**DATASET CONTENT:**
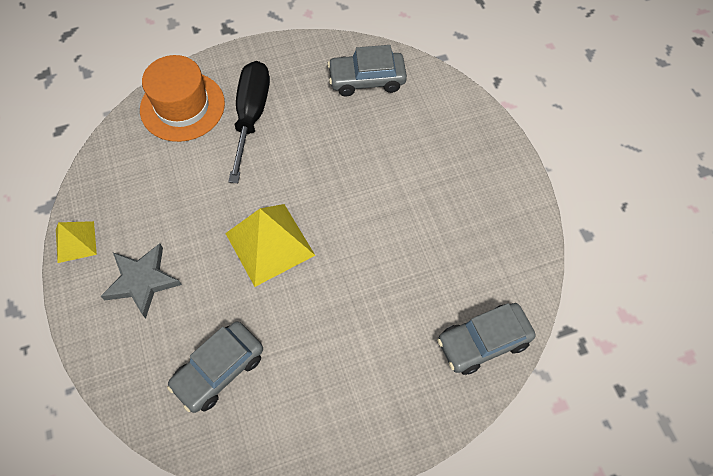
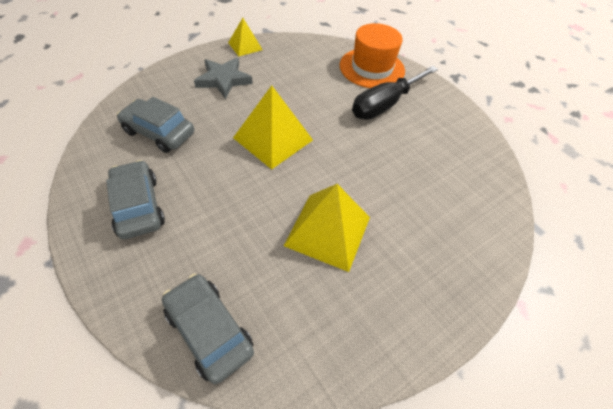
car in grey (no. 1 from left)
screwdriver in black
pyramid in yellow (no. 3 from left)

**THE TASK:** Give back the whole listing as it stands, minus its pictures.

**ANSWER TO THIS TASK:**
car in grey (no. 1 from left)
screwdriver in black
pyramid in yellow (no. 3 from left)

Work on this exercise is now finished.